*** Opening Material provided ***
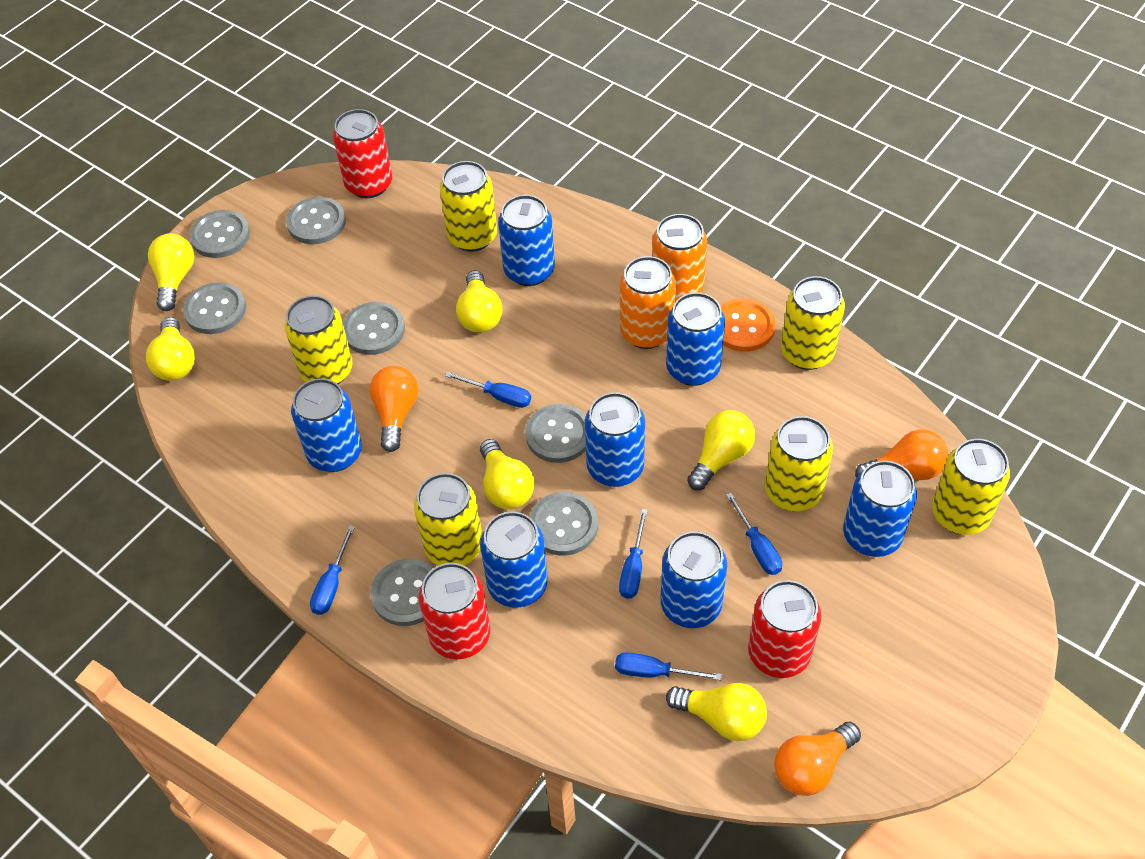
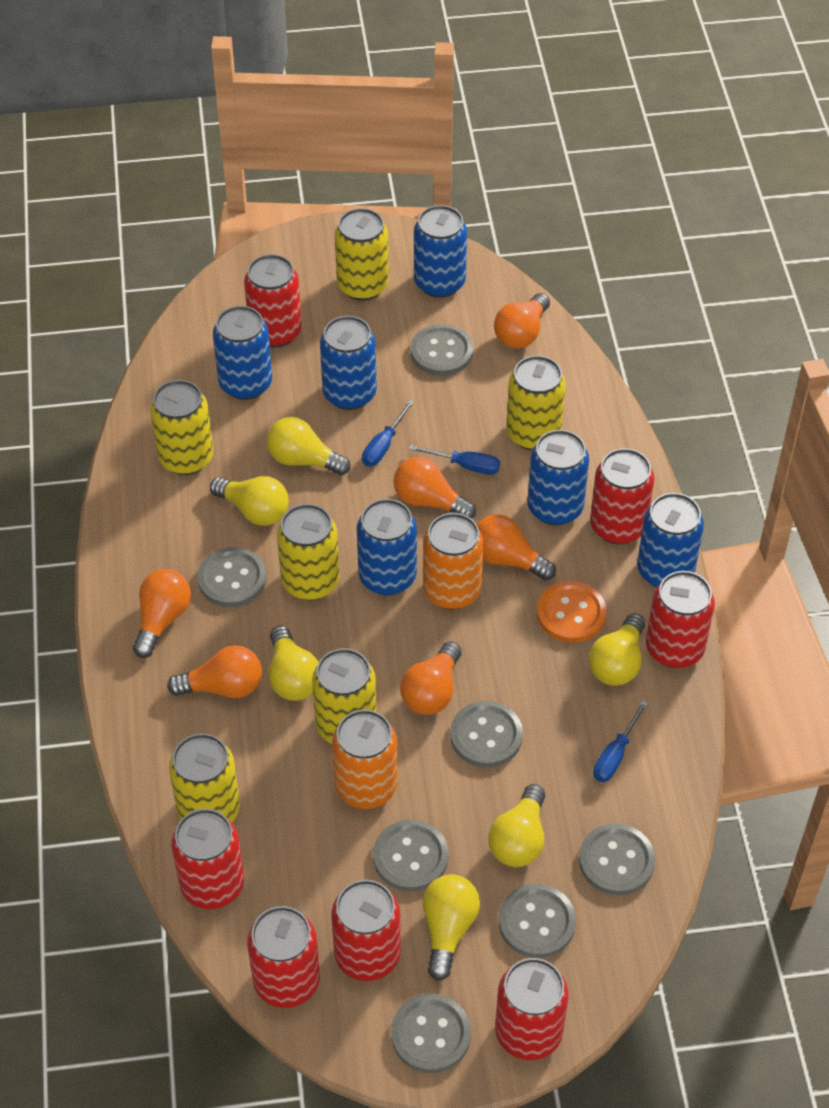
blue can: 7 -> 6
blue screwdriver: 5 -> 3
orange light bulb: 3 -> 6
red can: 3 -> 7

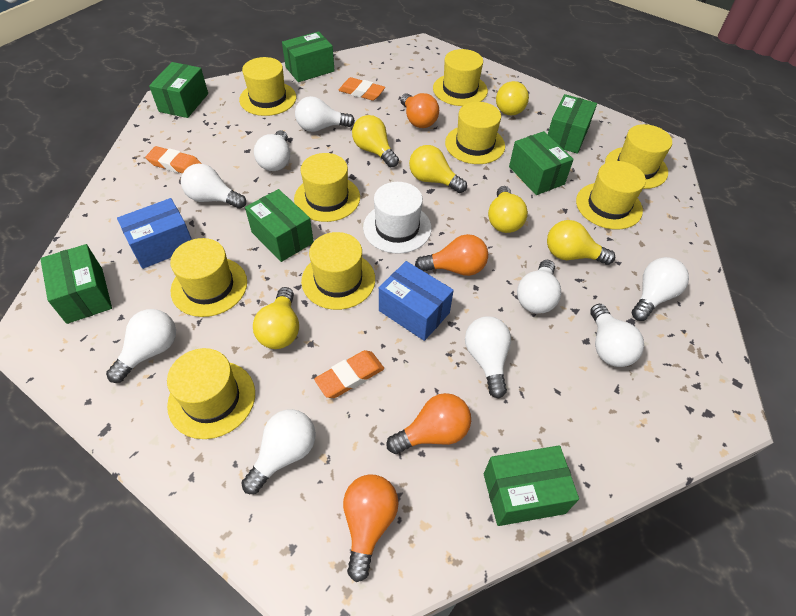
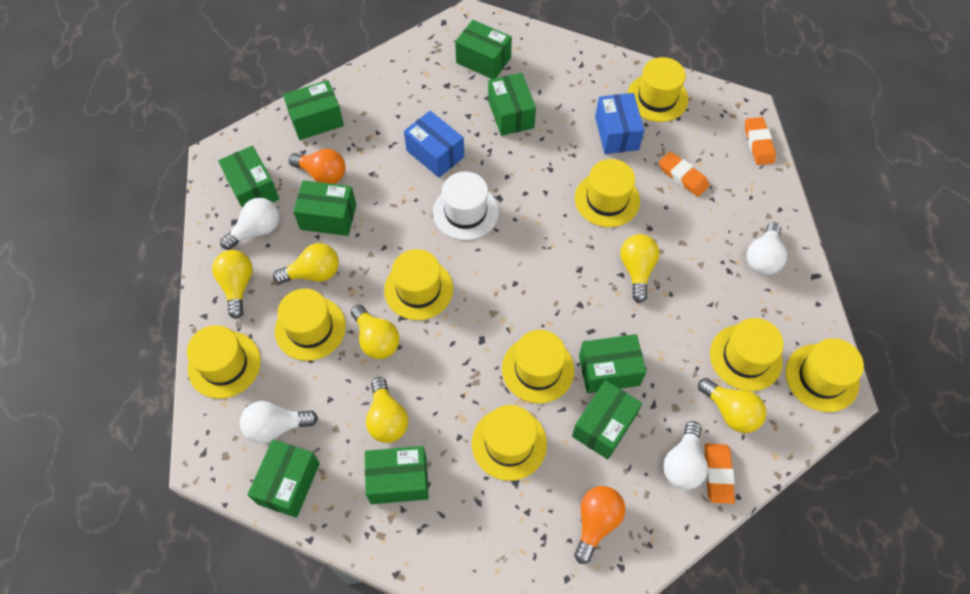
green box: 7 -> 9
orange light bulb: 4 -> 2
white light bulb: 9 -> 4

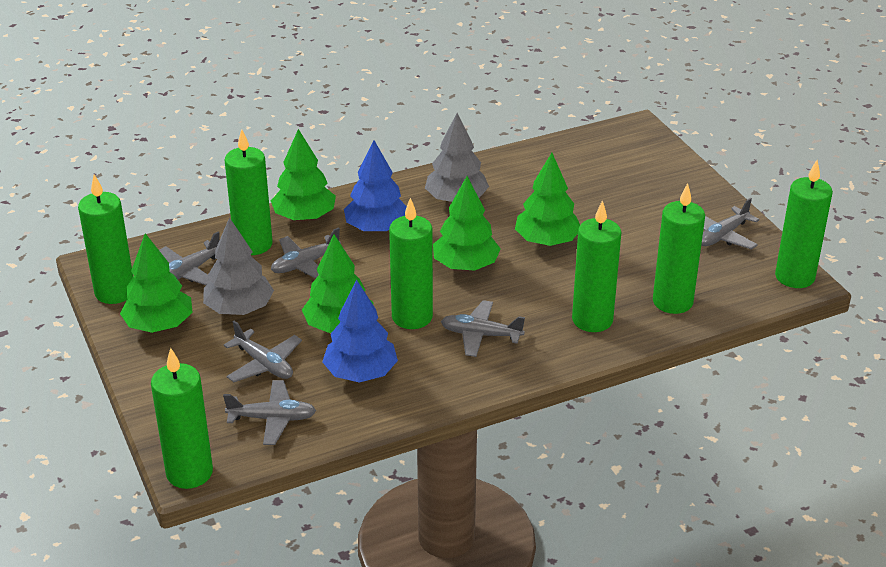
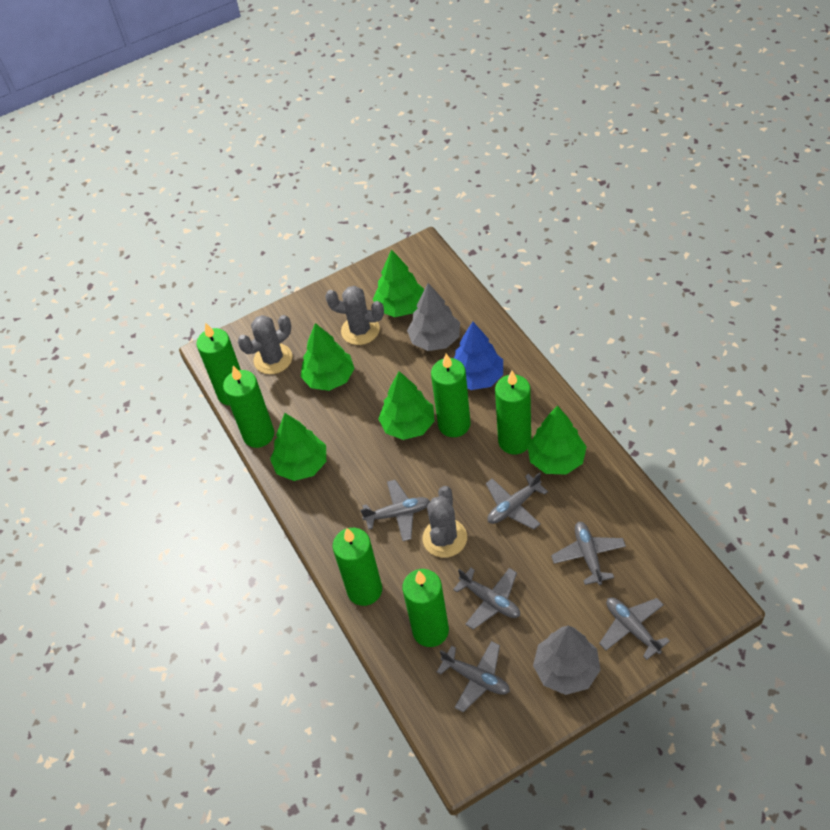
blue tree: 2 -> 1
green candle: 7 -> 6
grey cactus: 0 -> 3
*** Closing Material provided ***
The task:
Transcribe each entry precisely as given, leaving the pictures out.

Task output:
blue can: 7 -> 6
blue screwdriver: 5 -> 3
orange light bulb: 3 -> 6
red can: 3 -> 7

green box: 7 -> 9
orange light bulb: 4 -> 2
white light bulb: 9 -> 4

blue tree: 2 -> 1
green candle: 7 -> 6
grey cactus: 0 -> 3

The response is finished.